EXERCISE: Among the records that follow, find each line holding the word "teapot" and copy it.

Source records
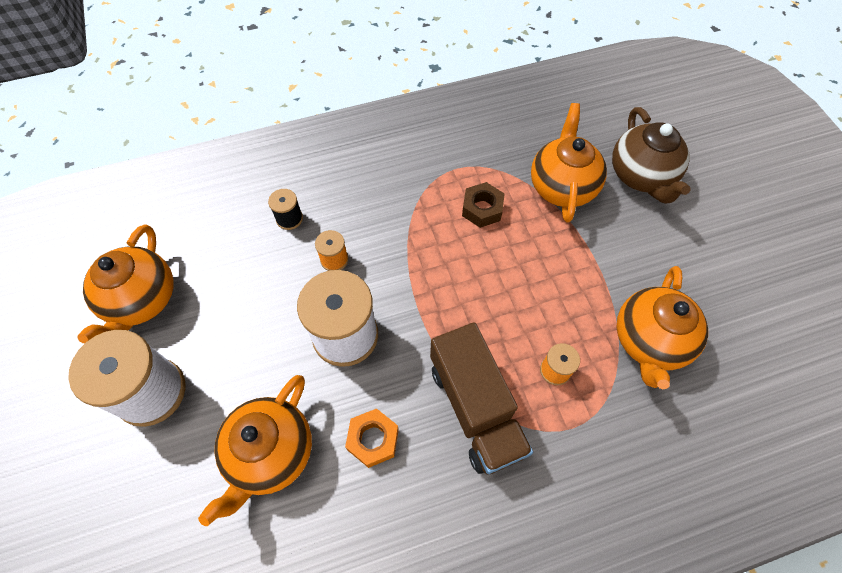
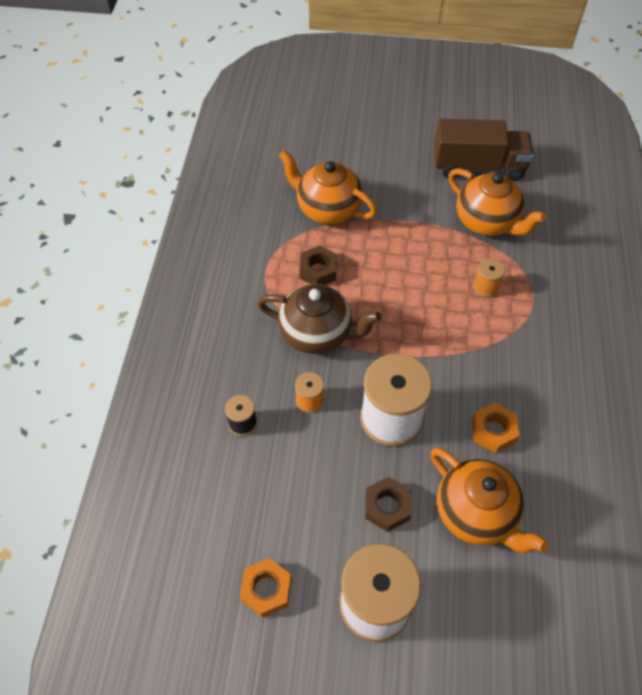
camera: 65 degrees left, 5 degrees down
(142, 300) = (266, 590): orange teapot -> orange nut
(249, 367) = (387, 507): none -> brown nut
(475, 408) = (495, 350): brown truck -> brown truck (478, 166)
(641, 176) = (347, 157): brown teapot -> brown teapot (317, 333)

WRITTEN ANSWER:
(142, 300) = (266, 590): orange teapot -> orange nut
(641, 176) = (347, 157): brown teapot -> brown teapot (317, 333)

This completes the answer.